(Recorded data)
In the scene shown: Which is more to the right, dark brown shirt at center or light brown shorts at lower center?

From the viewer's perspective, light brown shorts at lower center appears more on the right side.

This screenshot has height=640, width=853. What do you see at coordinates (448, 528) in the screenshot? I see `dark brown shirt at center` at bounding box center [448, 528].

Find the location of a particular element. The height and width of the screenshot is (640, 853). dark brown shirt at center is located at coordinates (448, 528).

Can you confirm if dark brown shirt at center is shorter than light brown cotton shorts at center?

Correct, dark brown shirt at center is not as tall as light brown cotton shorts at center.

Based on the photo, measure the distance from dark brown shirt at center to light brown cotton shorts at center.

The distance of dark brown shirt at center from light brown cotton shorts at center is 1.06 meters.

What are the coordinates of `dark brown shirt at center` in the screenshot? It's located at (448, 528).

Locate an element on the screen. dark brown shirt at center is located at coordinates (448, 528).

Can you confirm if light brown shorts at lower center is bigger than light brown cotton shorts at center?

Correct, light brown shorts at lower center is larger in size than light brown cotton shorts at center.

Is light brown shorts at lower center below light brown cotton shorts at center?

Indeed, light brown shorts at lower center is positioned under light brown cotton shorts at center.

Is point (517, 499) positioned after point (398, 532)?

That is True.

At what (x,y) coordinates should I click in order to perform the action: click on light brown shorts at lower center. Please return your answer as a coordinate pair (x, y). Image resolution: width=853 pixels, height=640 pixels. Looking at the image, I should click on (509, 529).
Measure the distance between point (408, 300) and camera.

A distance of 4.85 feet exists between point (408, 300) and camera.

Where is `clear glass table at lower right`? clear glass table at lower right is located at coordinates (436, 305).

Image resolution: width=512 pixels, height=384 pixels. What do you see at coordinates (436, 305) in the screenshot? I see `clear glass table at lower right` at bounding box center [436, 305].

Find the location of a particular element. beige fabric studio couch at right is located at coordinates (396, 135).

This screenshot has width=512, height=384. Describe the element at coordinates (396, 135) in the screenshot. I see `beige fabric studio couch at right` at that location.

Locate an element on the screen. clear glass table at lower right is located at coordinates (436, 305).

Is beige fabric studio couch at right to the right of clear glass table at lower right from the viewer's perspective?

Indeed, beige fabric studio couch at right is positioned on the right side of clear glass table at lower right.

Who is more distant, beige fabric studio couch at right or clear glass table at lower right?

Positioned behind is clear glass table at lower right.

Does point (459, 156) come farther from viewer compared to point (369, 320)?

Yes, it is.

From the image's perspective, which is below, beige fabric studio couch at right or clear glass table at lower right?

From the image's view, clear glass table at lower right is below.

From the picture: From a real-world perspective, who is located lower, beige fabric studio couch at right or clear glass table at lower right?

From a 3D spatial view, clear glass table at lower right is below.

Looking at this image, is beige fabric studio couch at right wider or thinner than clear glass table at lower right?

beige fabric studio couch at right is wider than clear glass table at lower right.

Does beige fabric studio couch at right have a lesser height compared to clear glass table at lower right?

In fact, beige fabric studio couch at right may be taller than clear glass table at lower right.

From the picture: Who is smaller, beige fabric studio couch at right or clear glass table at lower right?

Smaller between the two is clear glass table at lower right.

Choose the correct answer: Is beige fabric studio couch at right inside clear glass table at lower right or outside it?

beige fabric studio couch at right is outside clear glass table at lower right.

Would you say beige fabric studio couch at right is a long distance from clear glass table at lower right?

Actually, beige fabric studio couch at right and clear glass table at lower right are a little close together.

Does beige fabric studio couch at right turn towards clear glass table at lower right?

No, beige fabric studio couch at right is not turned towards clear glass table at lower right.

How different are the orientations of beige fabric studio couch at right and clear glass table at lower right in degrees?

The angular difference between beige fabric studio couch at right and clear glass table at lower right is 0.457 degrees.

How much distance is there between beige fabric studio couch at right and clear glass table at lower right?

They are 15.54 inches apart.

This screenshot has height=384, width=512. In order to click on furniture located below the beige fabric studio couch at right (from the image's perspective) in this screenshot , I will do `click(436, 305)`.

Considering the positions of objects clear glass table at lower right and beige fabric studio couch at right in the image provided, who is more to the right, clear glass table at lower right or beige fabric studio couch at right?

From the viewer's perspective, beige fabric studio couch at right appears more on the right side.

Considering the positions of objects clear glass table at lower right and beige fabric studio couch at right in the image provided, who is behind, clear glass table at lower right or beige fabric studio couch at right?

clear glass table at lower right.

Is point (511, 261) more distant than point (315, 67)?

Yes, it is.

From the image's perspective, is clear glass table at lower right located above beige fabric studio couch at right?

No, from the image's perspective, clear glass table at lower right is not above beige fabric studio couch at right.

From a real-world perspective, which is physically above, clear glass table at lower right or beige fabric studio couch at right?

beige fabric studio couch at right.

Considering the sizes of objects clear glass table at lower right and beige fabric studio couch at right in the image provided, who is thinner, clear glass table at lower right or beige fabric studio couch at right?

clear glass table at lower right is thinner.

--

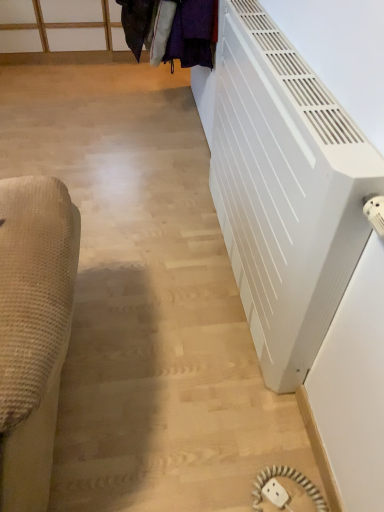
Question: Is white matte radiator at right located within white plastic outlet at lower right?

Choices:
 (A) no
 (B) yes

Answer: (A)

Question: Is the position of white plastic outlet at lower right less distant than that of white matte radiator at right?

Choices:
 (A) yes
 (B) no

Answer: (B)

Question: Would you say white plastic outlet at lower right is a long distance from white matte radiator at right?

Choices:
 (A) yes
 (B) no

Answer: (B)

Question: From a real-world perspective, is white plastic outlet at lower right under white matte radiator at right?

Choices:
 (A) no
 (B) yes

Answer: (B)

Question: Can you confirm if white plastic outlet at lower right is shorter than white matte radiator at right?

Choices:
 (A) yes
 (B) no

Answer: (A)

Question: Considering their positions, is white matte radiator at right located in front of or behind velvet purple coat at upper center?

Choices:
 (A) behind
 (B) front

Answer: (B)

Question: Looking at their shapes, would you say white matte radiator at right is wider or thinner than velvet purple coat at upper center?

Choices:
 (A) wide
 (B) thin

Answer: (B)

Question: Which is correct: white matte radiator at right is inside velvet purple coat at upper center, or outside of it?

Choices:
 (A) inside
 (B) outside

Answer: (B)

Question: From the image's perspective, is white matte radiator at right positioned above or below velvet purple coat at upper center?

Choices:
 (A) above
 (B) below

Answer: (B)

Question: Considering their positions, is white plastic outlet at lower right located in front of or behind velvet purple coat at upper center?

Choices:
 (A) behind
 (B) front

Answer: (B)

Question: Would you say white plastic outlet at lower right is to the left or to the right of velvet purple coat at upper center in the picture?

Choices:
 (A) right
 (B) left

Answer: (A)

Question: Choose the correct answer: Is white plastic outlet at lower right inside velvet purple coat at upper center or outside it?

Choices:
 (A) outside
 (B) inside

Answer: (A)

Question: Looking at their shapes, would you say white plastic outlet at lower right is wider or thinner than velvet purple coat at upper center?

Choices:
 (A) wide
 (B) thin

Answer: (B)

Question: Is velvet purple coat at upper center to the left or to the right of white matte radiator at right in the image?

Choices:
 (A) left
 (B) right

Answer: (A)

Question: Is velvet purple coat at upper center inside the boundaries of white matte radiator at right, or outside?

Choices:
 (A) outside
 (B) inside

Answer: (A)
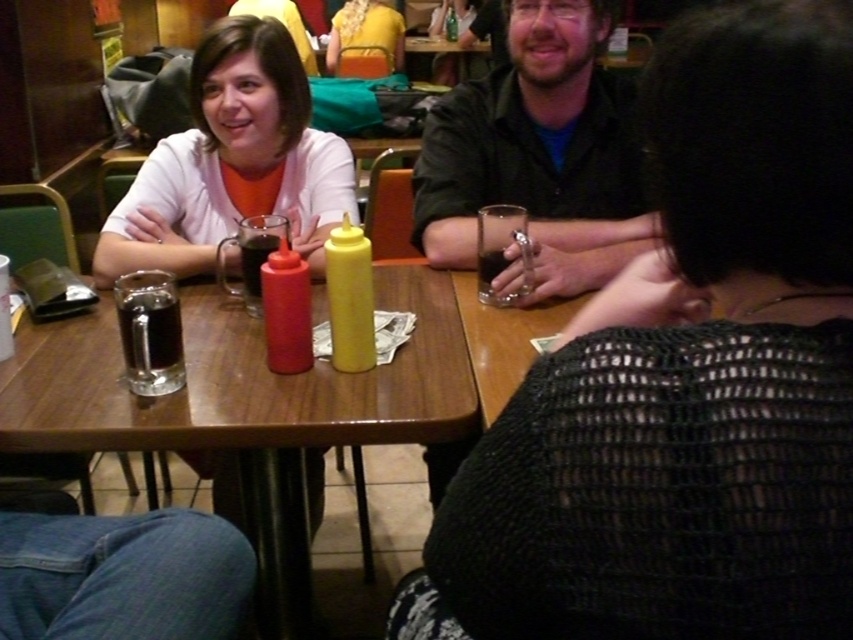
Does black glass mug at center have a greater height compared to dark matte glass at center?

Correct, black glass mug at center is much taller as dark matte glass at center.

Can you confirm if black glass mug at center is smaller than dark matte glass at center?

**WHAT YOU SHOULD DO**
Return, unchanged, the lines of the material from the line containing "Question: Which is" through the line containing "Question: Choose the", including both of those lines.

**THE COMPLETED TASK**
Question: Which is correct: white matte radiator at right is inside velvet purple coat at upper center, or outside of it?

Choices:
 (A) inside
 (B) outside

Answer: (B)

Question: From the image's perspective, is white matte radiator at right positioned above or below velvet purple coat at upper center?

Choices:
 (A) above
 (B) below

Answer: (B)

Question: Considering their positions, is white plastic outlet at lower right located in front of or behind velvet purple coat at upper center?

Choices:
 (A) behind
 (B) front

Answer: (B)

Question: Would you say white plastic outlet at lower right is to the left or to the right of velvet purple coat at upper center in the picture?

Choices:
 (A) right
 (B) left

Answer: (A)

Question: Choose the correct answer: Is white plastic outlet at lower right inside velvet purple coat at upper center or outside it?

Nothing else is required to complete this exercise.